Available data Start Marker
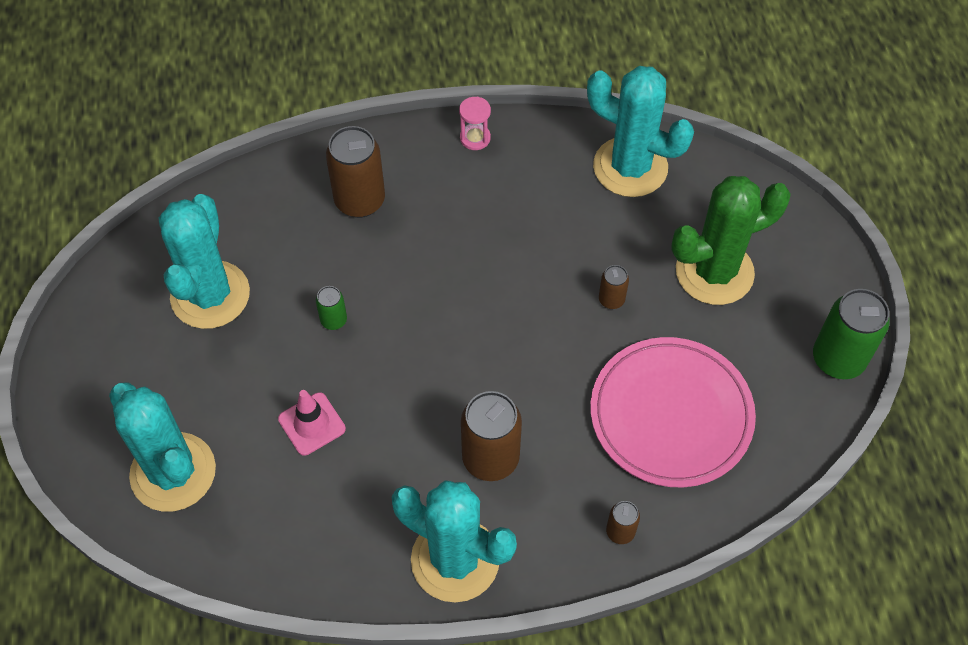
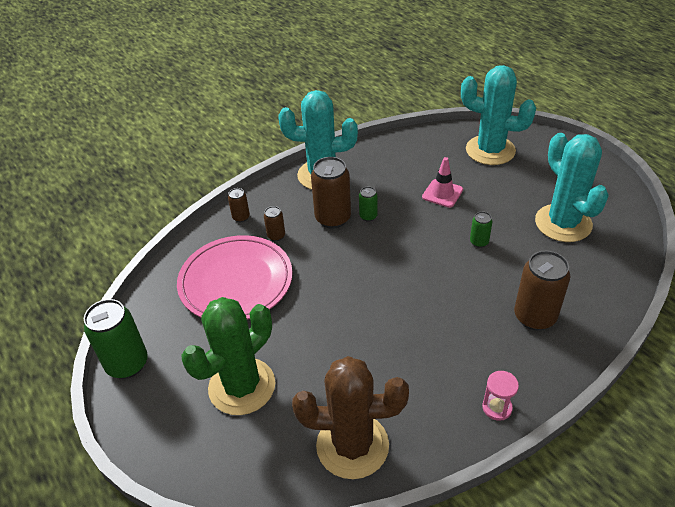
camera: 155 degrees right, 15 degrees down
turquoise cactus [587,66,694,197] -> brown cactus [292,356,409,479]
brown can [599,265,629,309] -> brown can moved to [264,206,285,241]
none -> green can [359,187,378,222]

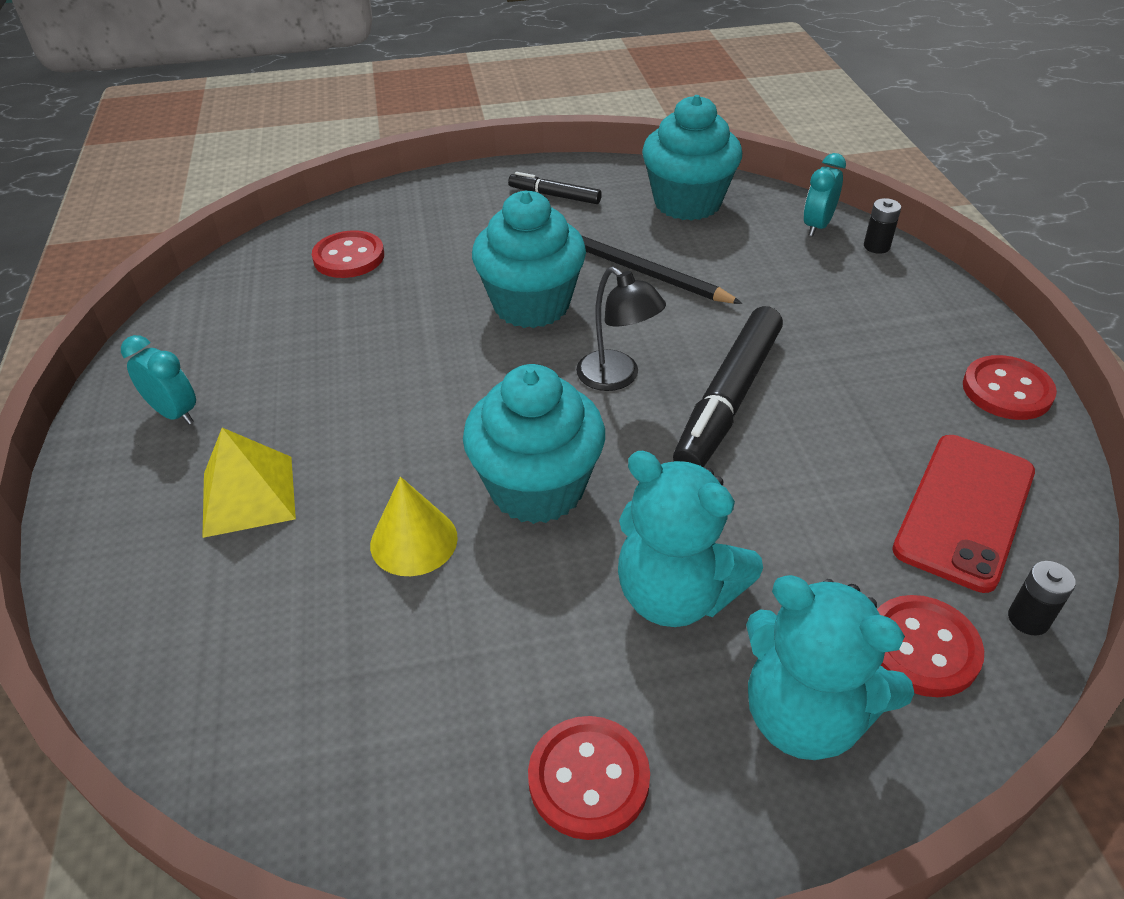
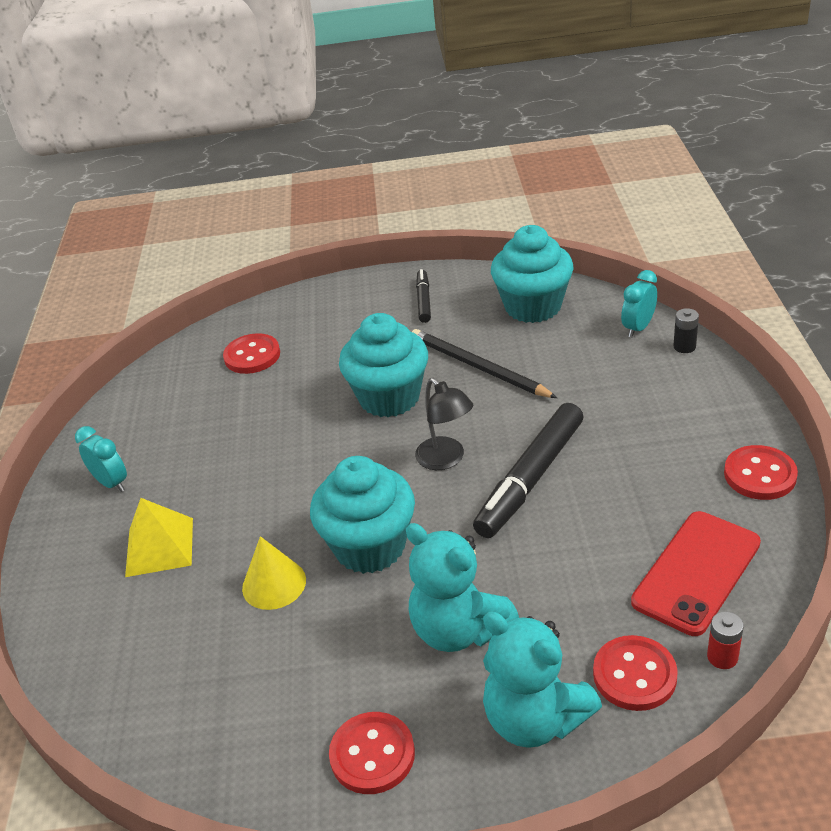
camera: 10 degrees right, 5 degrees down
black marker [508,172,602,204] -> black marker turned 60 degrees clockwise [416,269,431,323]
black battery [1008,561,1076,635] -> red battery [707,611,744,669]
Available data End Marker
Leave the pictures out, and transcribe exactly the lines above starting at the one that contains "turquoise cactus [587,66,694,197]" and ending at the one that contains "black marker [508,172,602,204]".

Written solution =>
turquoise cactus [587,66,694,197] -> brown cactus [292,356,409,479]
brown can [599,265,629,309] -> brown can moved to [264,206,285,241]
none -> green can [359,187,378,222]

camera: 10 degrees right, 5 degrees down
black marker [508,172,602,204] -> black marker turned 60 degrees clockwise [416,269,431,323]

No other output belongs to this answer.